** Opening RECORD SET block **
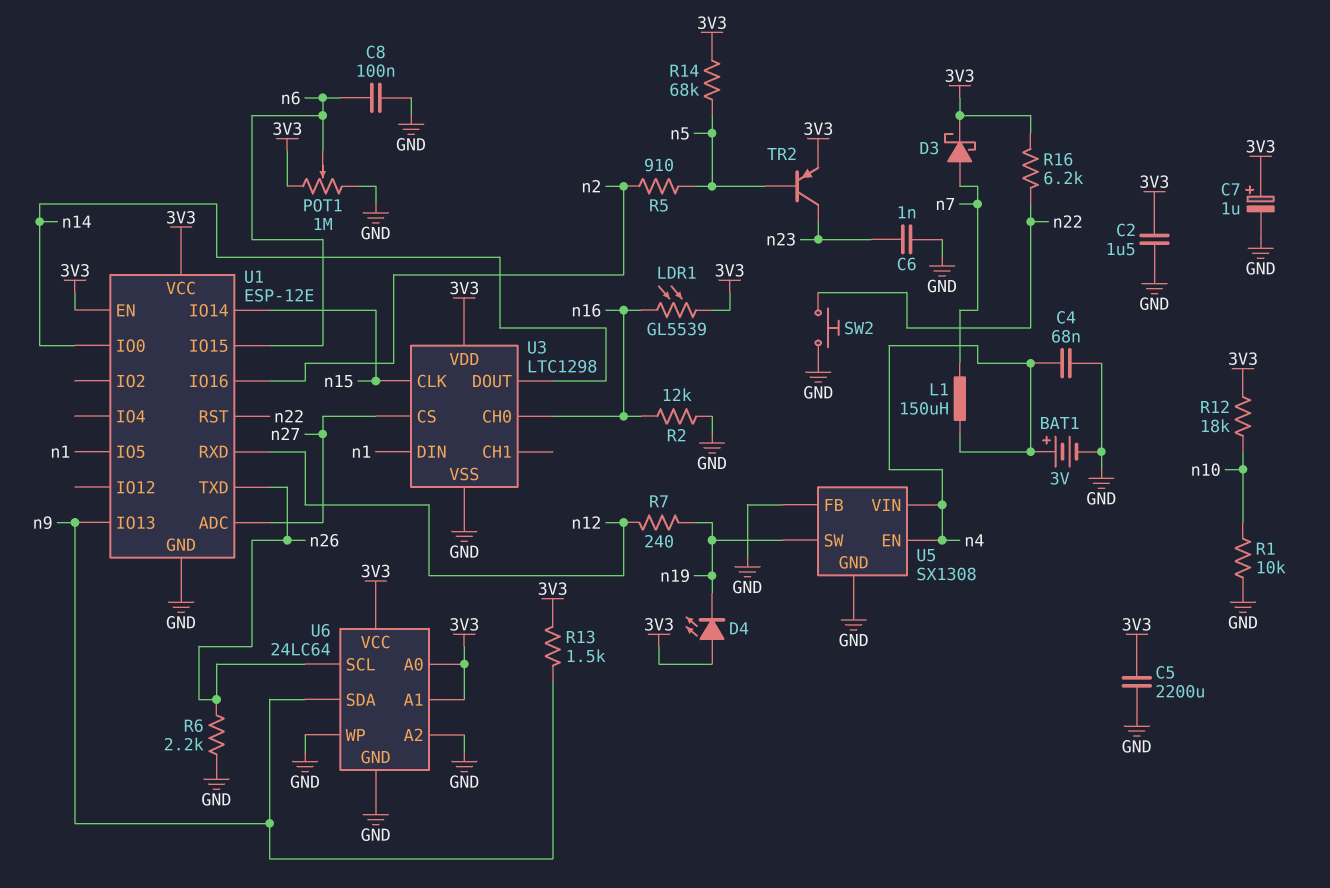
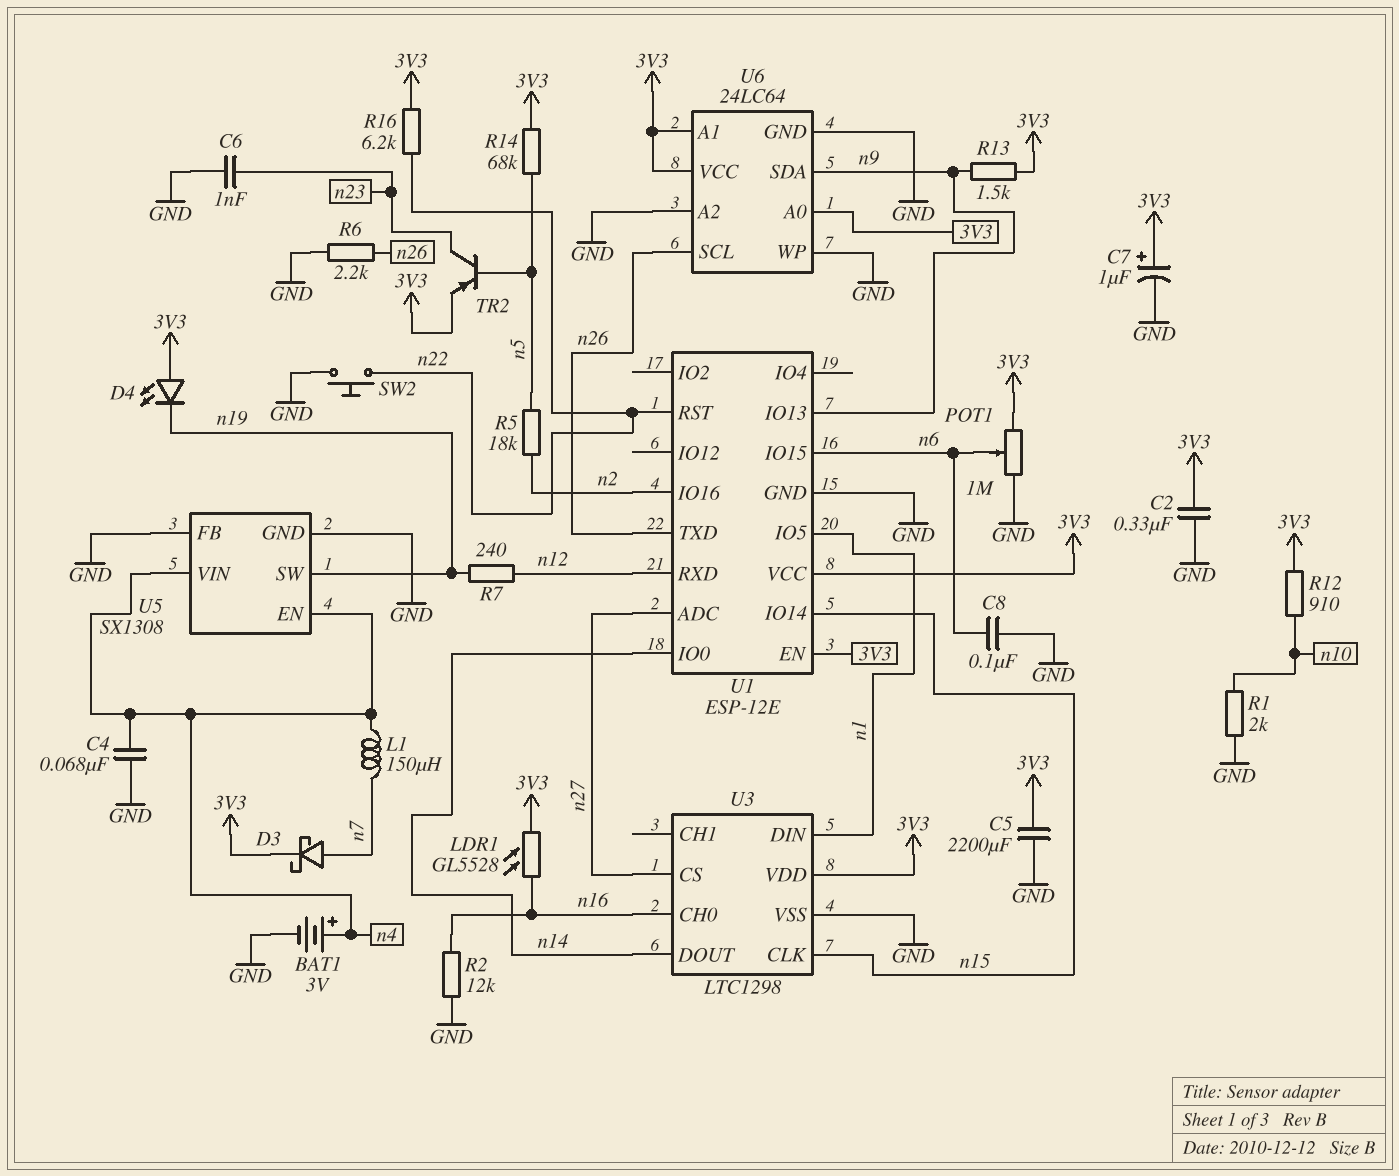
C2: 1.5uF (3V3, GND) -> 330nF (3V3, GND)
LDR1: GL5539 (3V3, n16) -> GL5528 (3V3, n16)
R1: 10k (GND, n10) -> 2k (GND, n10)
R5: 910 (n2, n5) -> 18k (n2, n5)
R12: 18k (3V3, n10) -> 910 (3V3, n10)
** Closing RECORD SET block **
- [GOAL OF THE EXERCISE] Word for word, give back each entry from above, but skip any picture.

- [RESPONSE TO THIS TASK]
C2: 1.5uF (3V3, GND) -> 330nF (3V3, GND)
LDR1: GL5539 (3V3, n16) -> GL5528 (3V3, n16)
R1: 10k (GND, n10) -> 2k (GND, n10)
R5: 910 (n2, n5) -> 18k (n2, n5)
R12: 18k (3V3, n10) -> 910 (3V3, n10)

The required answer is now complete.